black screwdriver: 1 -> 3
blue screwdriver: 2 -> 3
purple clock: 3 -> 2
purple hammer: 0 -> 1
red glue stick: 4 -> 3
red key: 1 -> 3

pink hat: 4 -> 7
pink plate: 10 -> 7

* * *

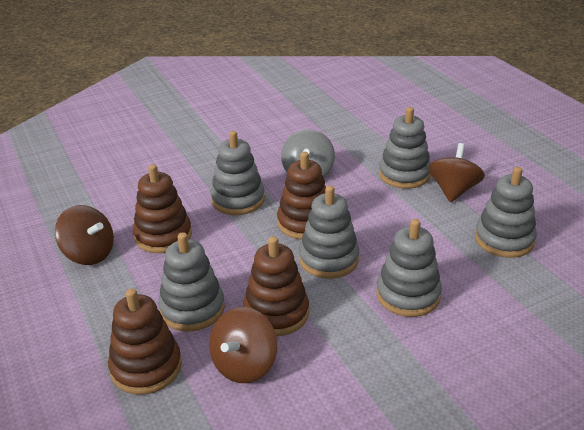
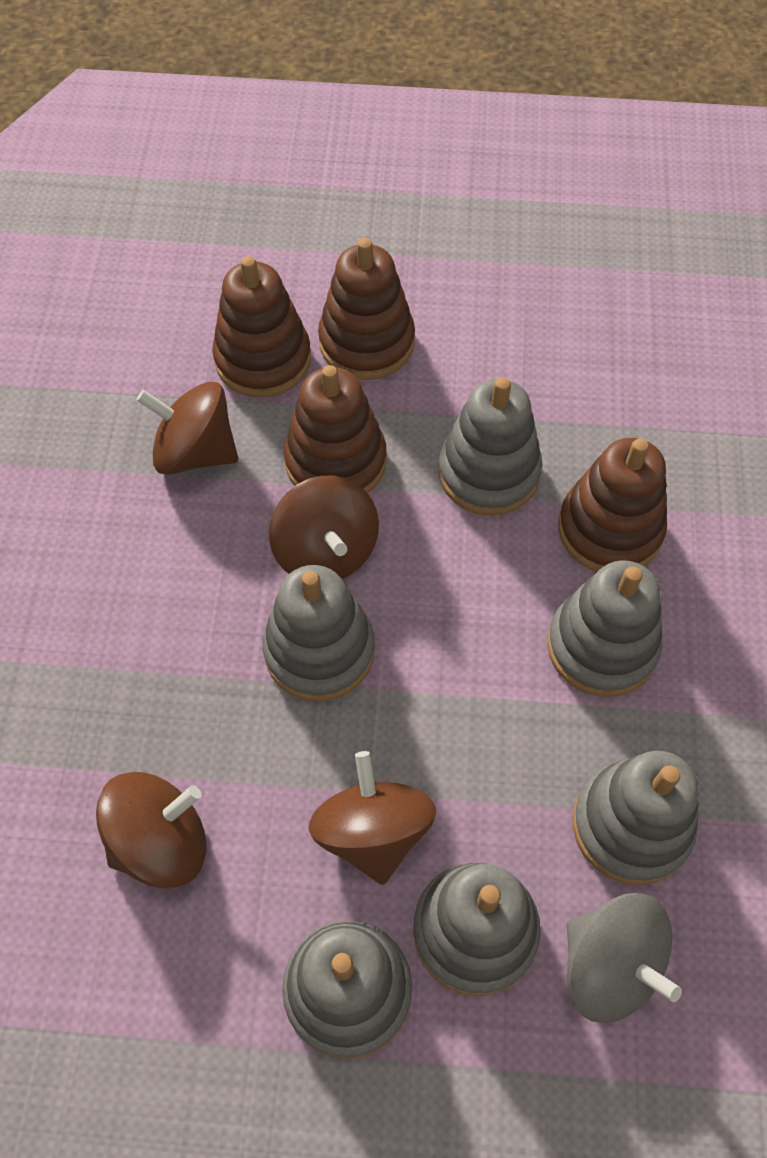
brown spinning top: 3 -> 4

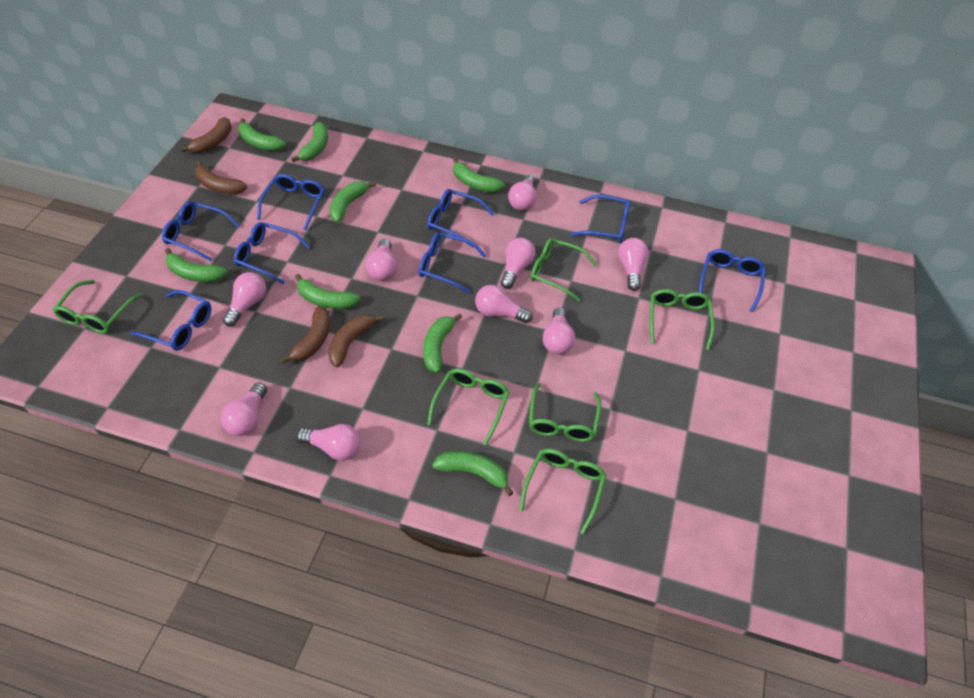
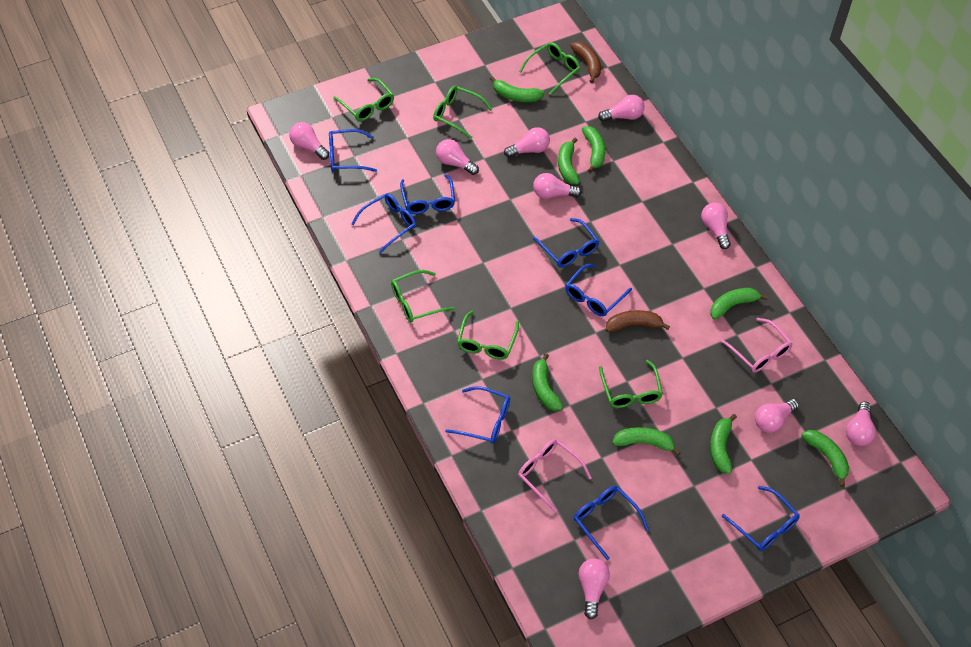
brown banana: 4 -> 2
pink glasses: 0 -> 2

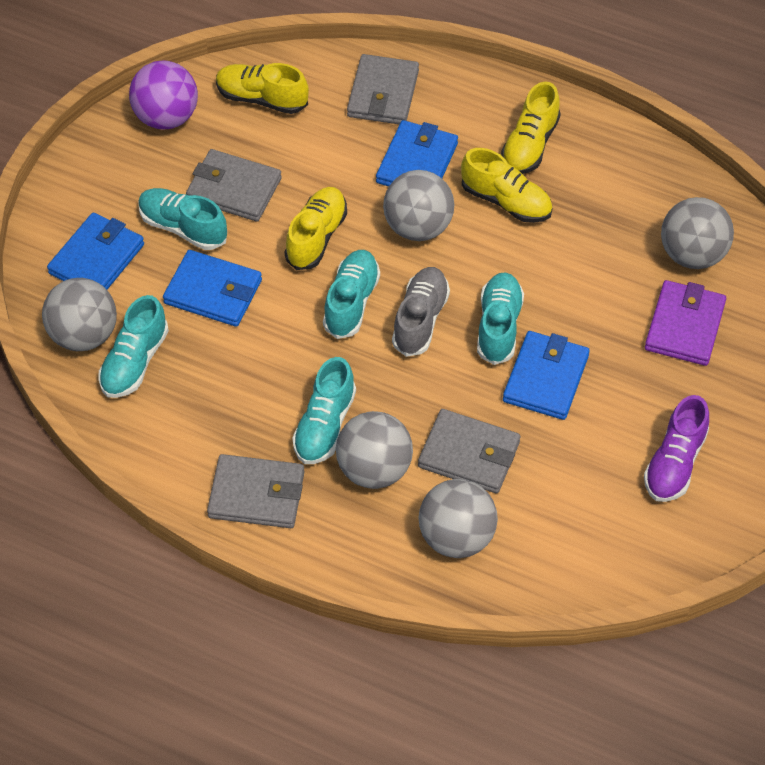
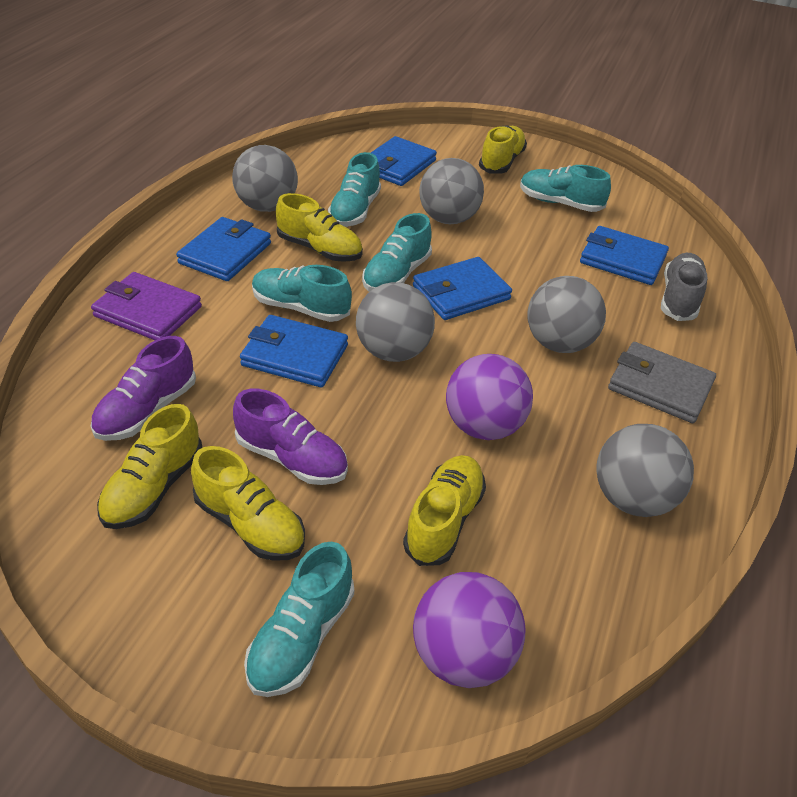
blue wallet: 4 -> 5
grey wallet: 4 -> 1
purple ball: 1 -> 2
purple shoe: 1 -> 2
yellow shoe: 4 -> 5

TASK TO COMPLETE: Scan the listing above for the line that has "black screwdriver: 1 -> 3", then copy exactly from that line through the line that has "pink plate: 10 -> 7".

RESULT BELOW:
black screwdriver: 1 -> 3
blue screwdriver: 2 -> 3
purple clock: 3 -> 2
purple hammer: 0 -> 1
red glue stick: 4 -> 3
red key: 1 -> 3

pink hat: 4 -> 7
pink plate: 10 -> 7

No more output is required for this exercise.